»»

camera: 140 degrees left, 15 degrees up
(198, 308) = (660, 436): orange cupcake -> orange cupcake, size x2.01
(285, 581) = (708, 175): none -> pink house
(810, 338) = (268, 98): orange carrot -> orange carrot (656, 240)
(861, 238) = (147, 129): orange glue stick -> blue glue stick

««
»»

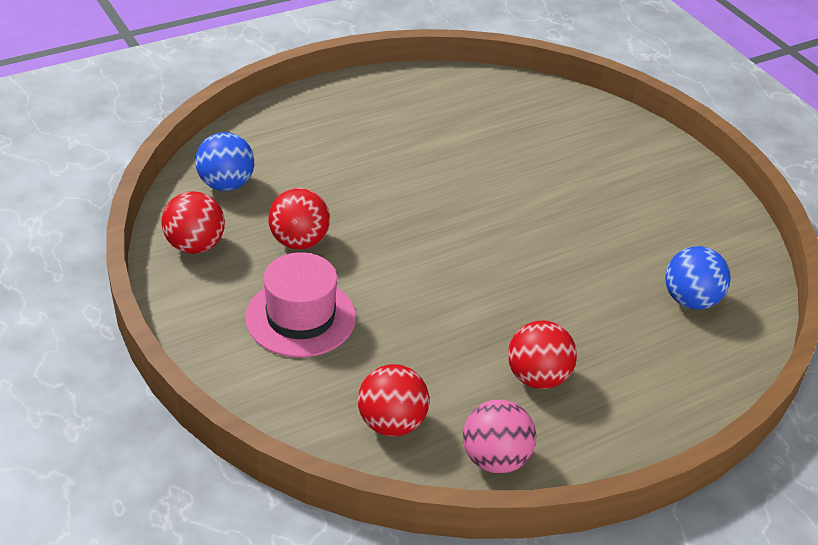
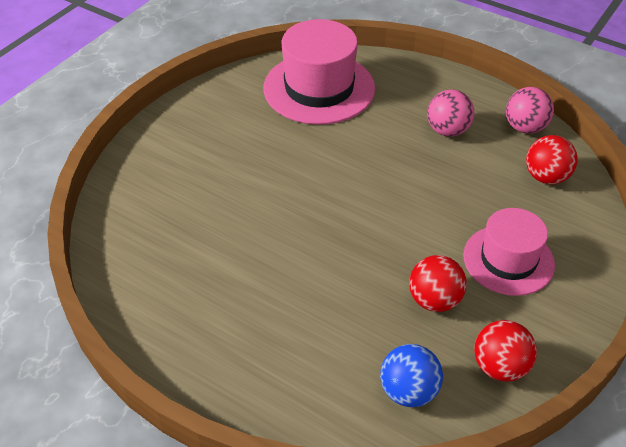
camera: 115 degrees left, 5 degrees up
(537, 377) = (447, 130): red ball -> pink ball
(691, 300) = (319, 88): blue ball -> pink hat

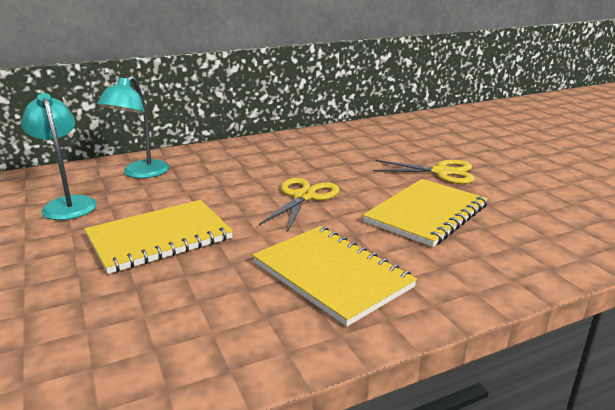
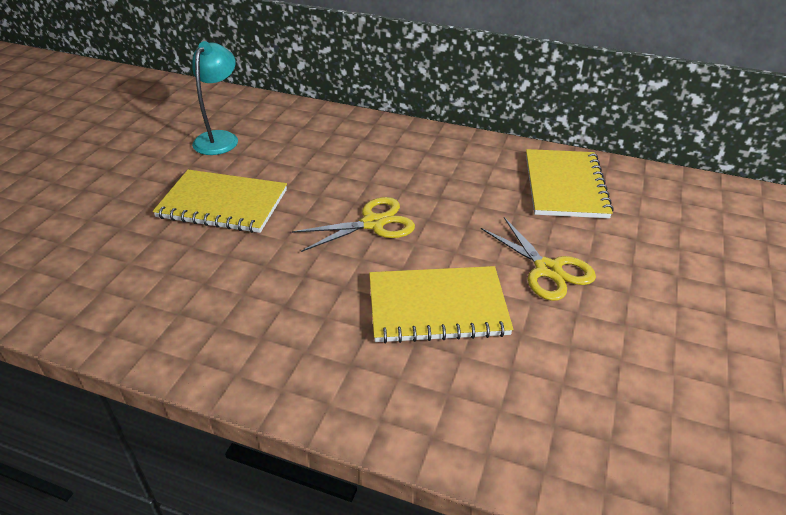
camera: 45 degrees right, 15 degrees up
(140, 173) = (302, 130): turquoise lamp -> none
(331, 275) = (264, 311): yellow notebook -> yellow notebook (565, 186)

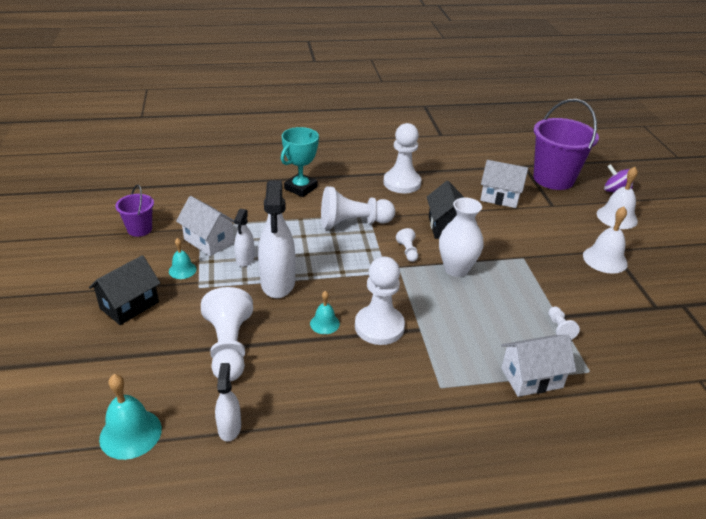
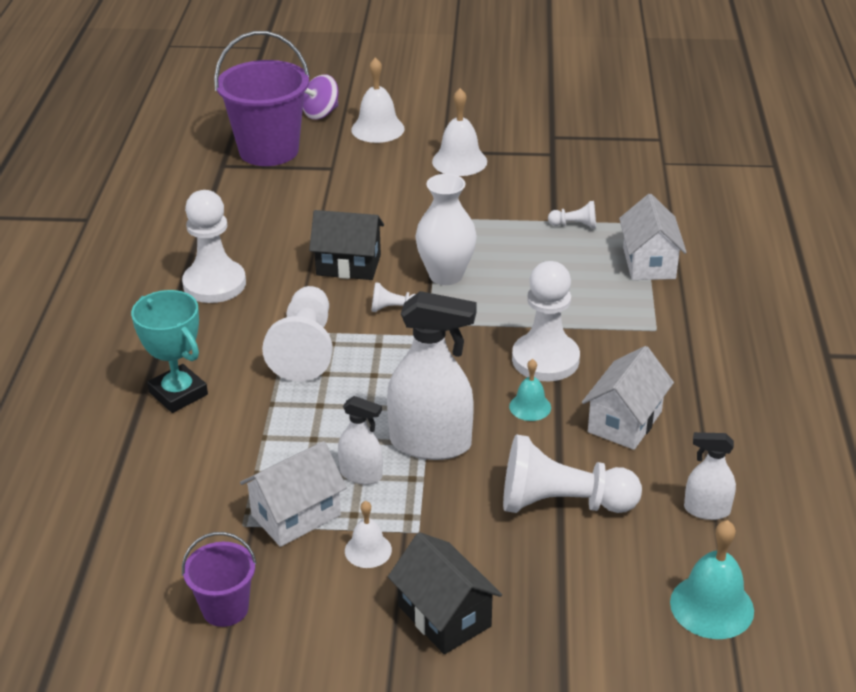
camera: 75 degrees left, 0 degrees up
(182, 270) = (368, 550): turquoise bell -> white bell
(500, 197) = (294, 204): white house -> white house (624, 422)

««
»»

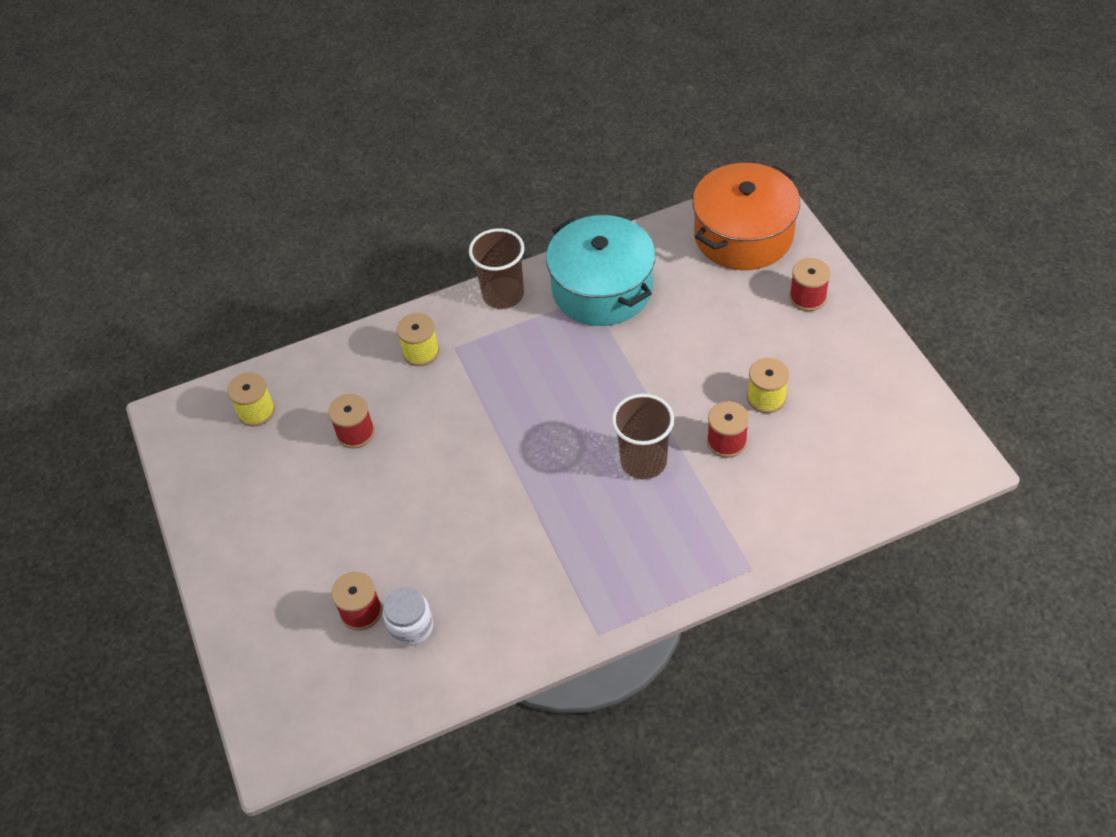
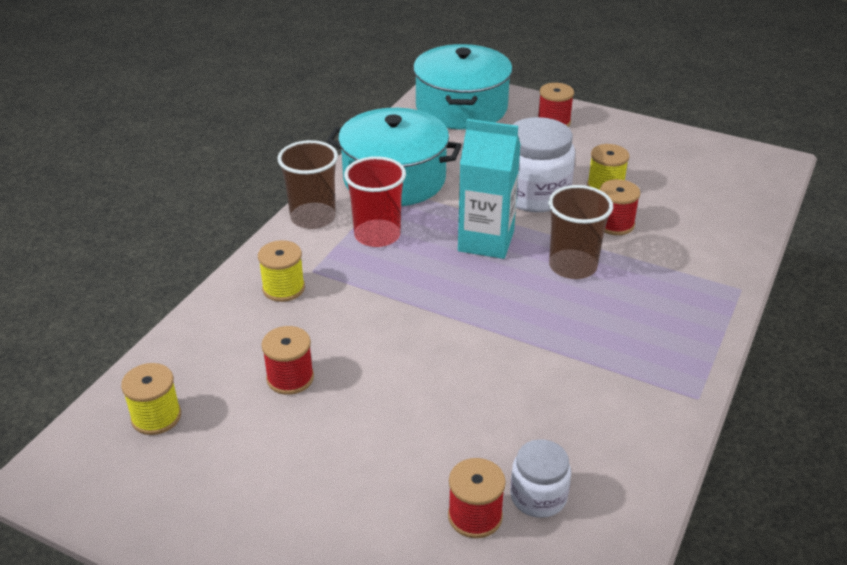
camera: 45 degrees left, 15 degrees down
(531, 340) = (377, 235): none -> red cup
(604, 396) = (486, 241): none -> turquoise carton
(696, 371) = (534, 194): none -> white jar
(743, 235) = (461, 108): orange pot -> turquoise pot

««

■ **Task to complete**
Find the word "degrees" in the records and pull out each line that has it.

■ **Output**
camera: 140 degrees left, 15 degrees up
camera: 115 degrees left, 5 degrees up
camera: 45 degrees right, 15 degrees up
camera: 75 degrees left, 0 degrees up
camera: 45 degrees left, 15 degrees down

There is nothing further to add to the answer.